Entries taken from a collection

· · · ·

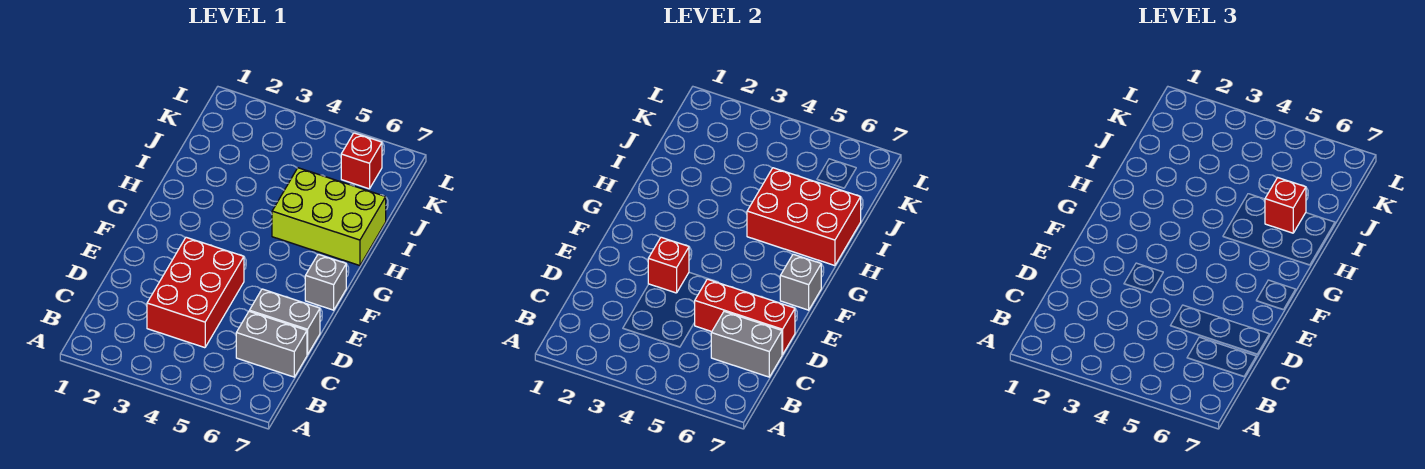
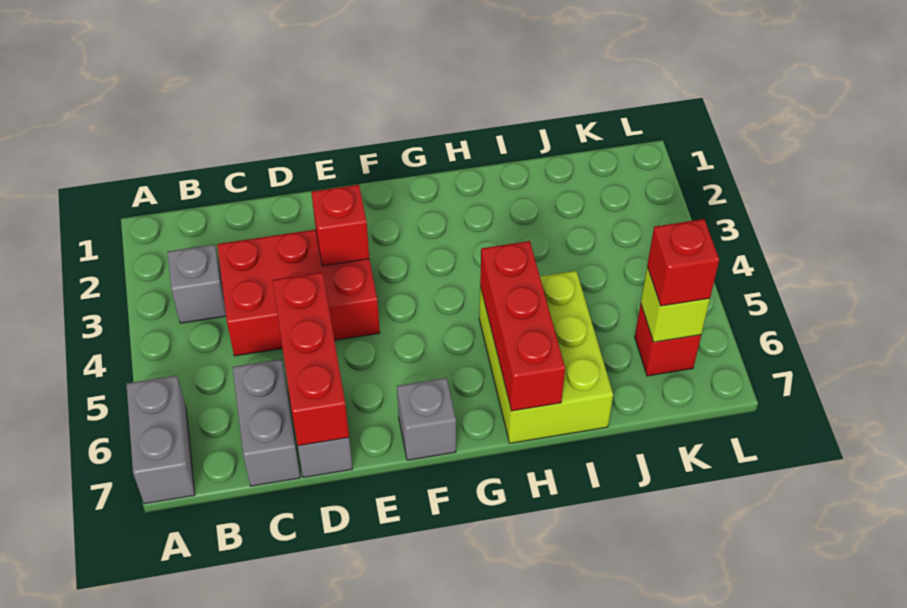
grey brick C6:C7 level 2 -> grey brick A6:A7 level 1
grey brick F7 level 2 -> grey brick B3 level 1
red brick H5:I7 level 2 -> red brick H5:H7 level 2
red brick I6 level 3 -> red brick K6 level 3
none -> lime brick K6 level 2

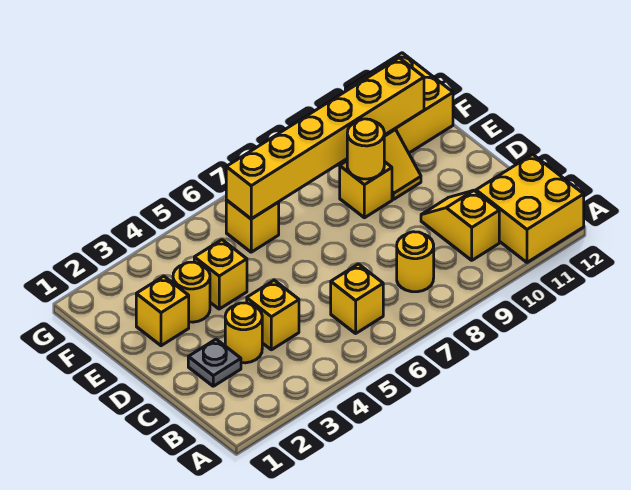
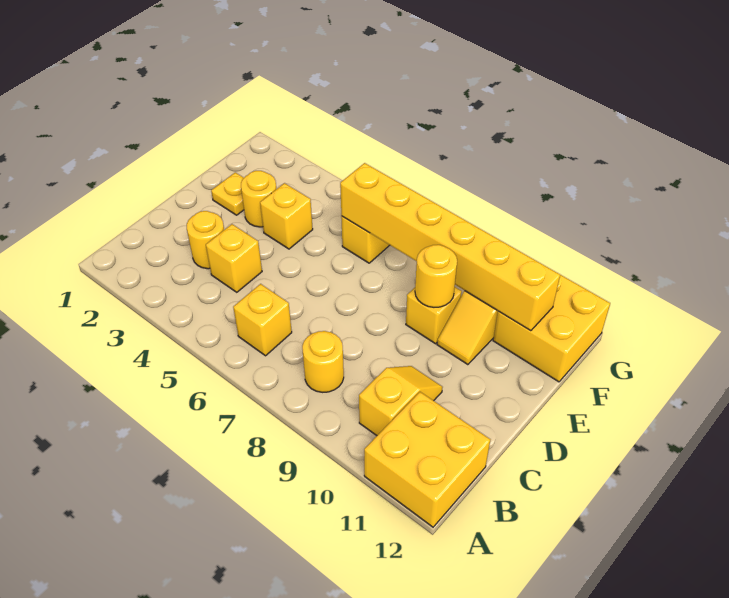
grey plate C2 level 1 -> none
yellow brick E2 level 1 -> yellow plate E2 level 1

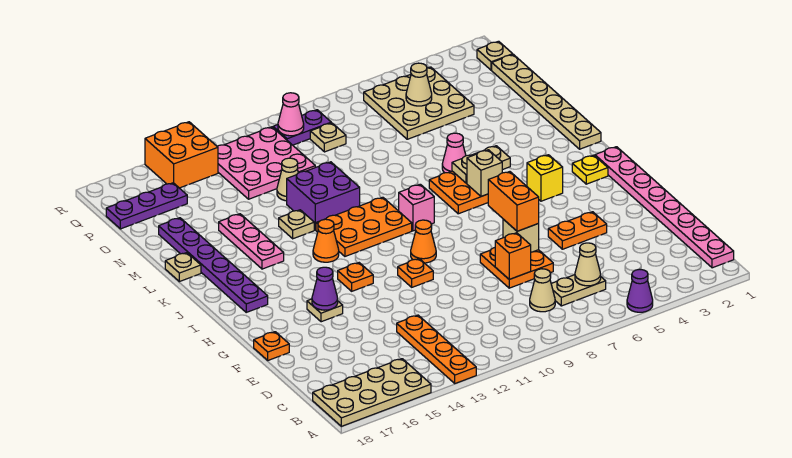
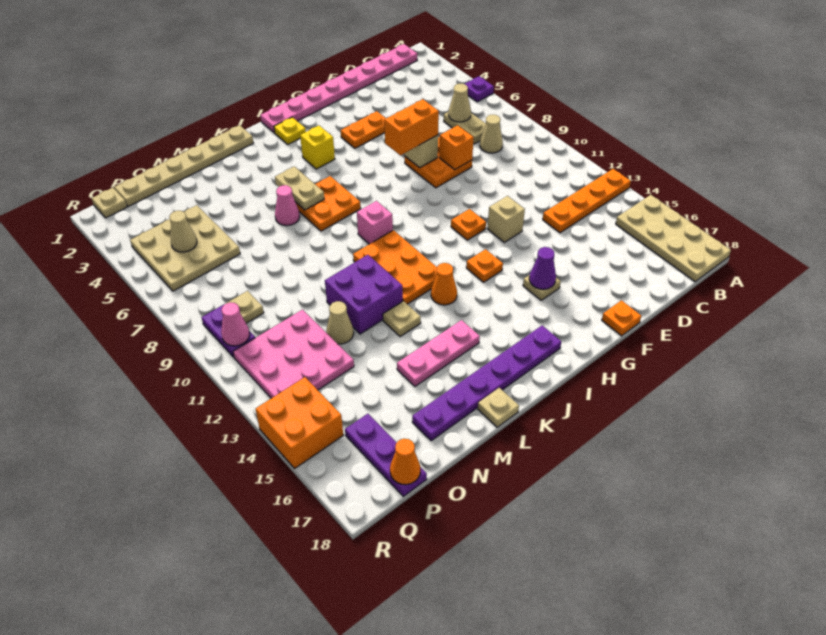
purple cone A5 level 1 -> purple plate A5 level 1
orange plate F4:F5 level 1 -> orange plate F4:G4 level 1
orange cone H10 level 1 -> orange cone P18 level 2
tan brick J6 level 2 -> tan brick F12 level 1

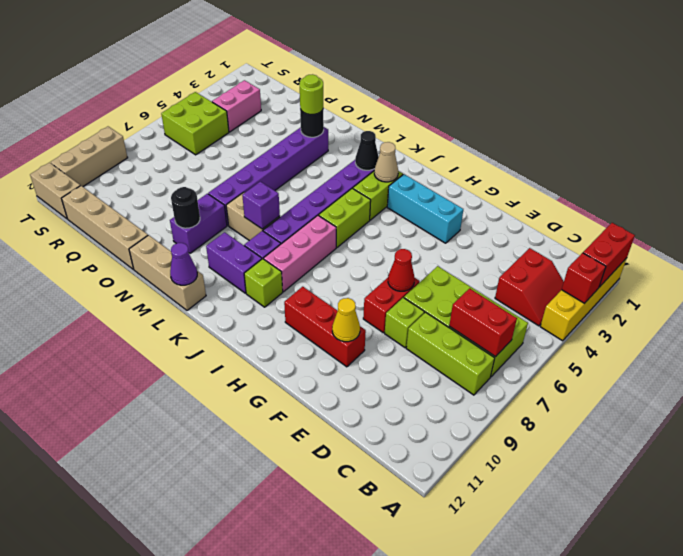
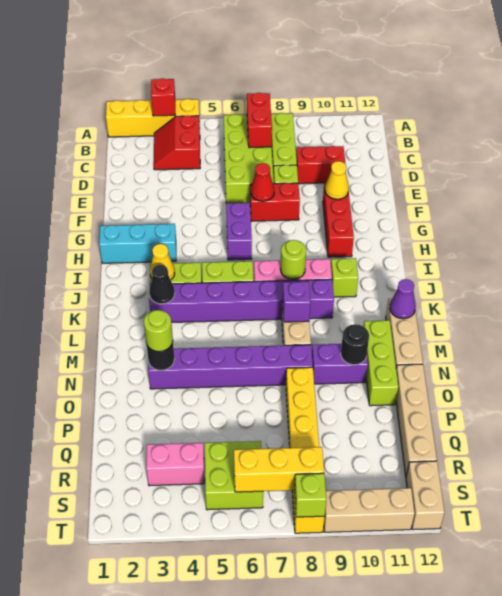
red brick A1:A2 level 2 -> red brick D9:D10 level 1
red slope B3:C4 level 1 top C -> red slope B3:C4 level 1 top 4
cyan brick G3:I3 level 1 -> cyan brick H1:H3 level 1
tan cone J3 level 2 -> yellow cone J3 level 2
none -> lime round brick J8 level 2
purple brick K10:L10 level 1 -> purple brick G6:H6 level 1
none -> lime brick M11:O11 level 1
none -> yellow brick O8:T8 level 1
none -> yellow brick S6:S8 level 2
none -> lime brick T8 level 2

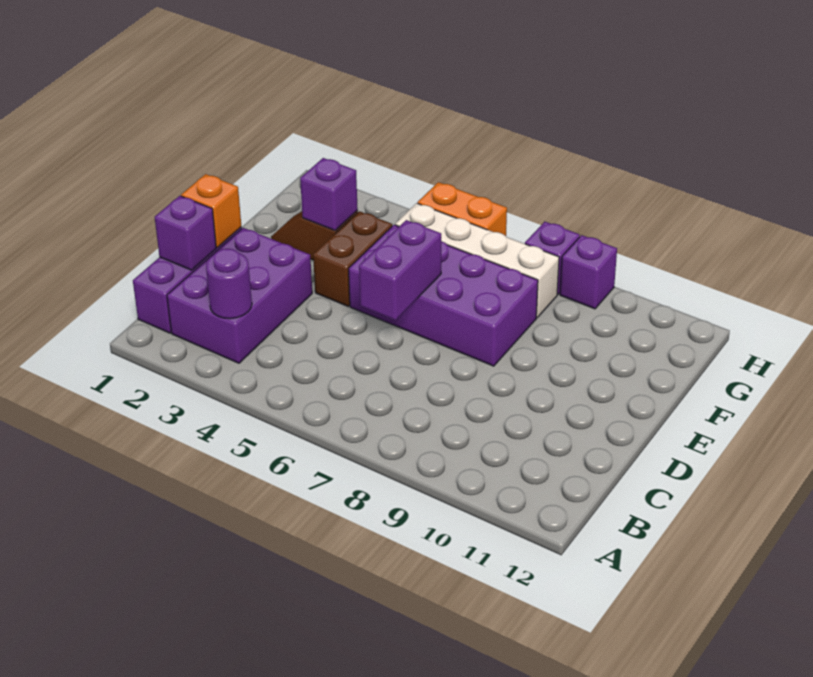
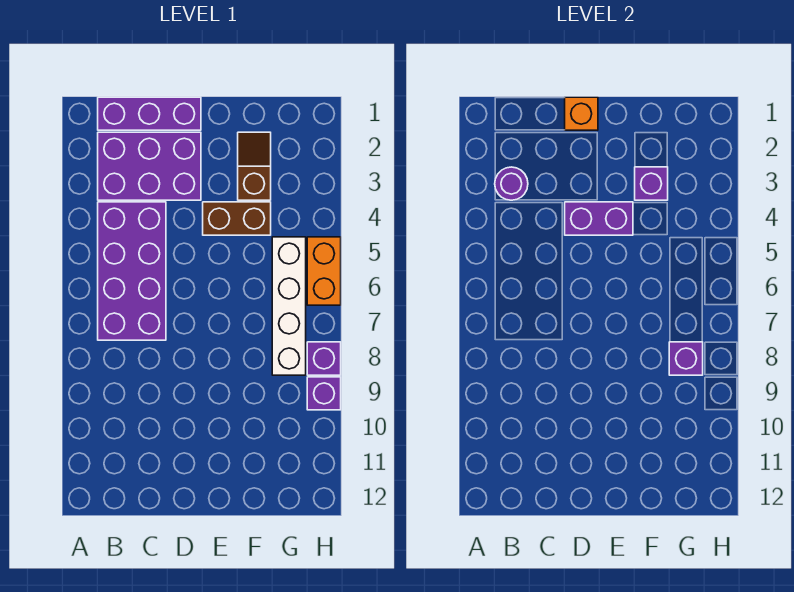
purple brick C1 level 2 -> purple brick G8 level 2
purple brick D6:E6 level 2 -> purple brick D4:E4 level 2
purple brick E5:F8 level 1 -> purple brick B4:C7 level 1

· · · ·

YOUR INSTRUCTIONS = Set down all records verbatim, omitting images.

WRITTEN REPLY =
grey brick C6:C7 level 2 -> grey brick A6:A7 level 1
grey brick F7 level 2 -> grey brick B3 level 1
red brick H5:I7 level 2 -> red brick H5:H7 level 2
red brick I6 level 3 -> red brick K6 level 3
none -> lime brick K6 level 2

grey plate C2 level 1 -> none
yellow brick E2 level 1 -> yellow plate E2 level 1

purple cone A5 level 1 -> purple plate A5 level 1
orange plate F4:F5 level 1 -> orange plate F4:G4 level 1
orange cone H10 level 1 -> orange cone P18 level 2
tan brick J6 level 2 -> tan brick F12 level 1

red brick A1:A2 level 2 -> red brick D9:D10 level 1
red slope B3:C4 level 1 top C -> red slope B3:C4 level 1 top 4
cyan brick G3:I3 level 1 -> cyan brick H1:H3 level 1
tan cone J3 level 2 -> yellow cone J3 level 2
none -> lime round brick J8 level 2
purple brick K10:L10 level 1 -> purple brick G6:H6 level 1
none -> lime brick M11:O11 level 1
none -> yellow brick O8:T8 level 1
none -> yellow brick S6:S8 level 2
none -> lime brick T8 level 2

purple brick C1 level 2 -> purple brick G8 level 2
purple brick D6:E6 level 2 -> purple brick D4:E4 level 2
purple brick E5:F8 level 1 -> purple brick B4:C7 level 1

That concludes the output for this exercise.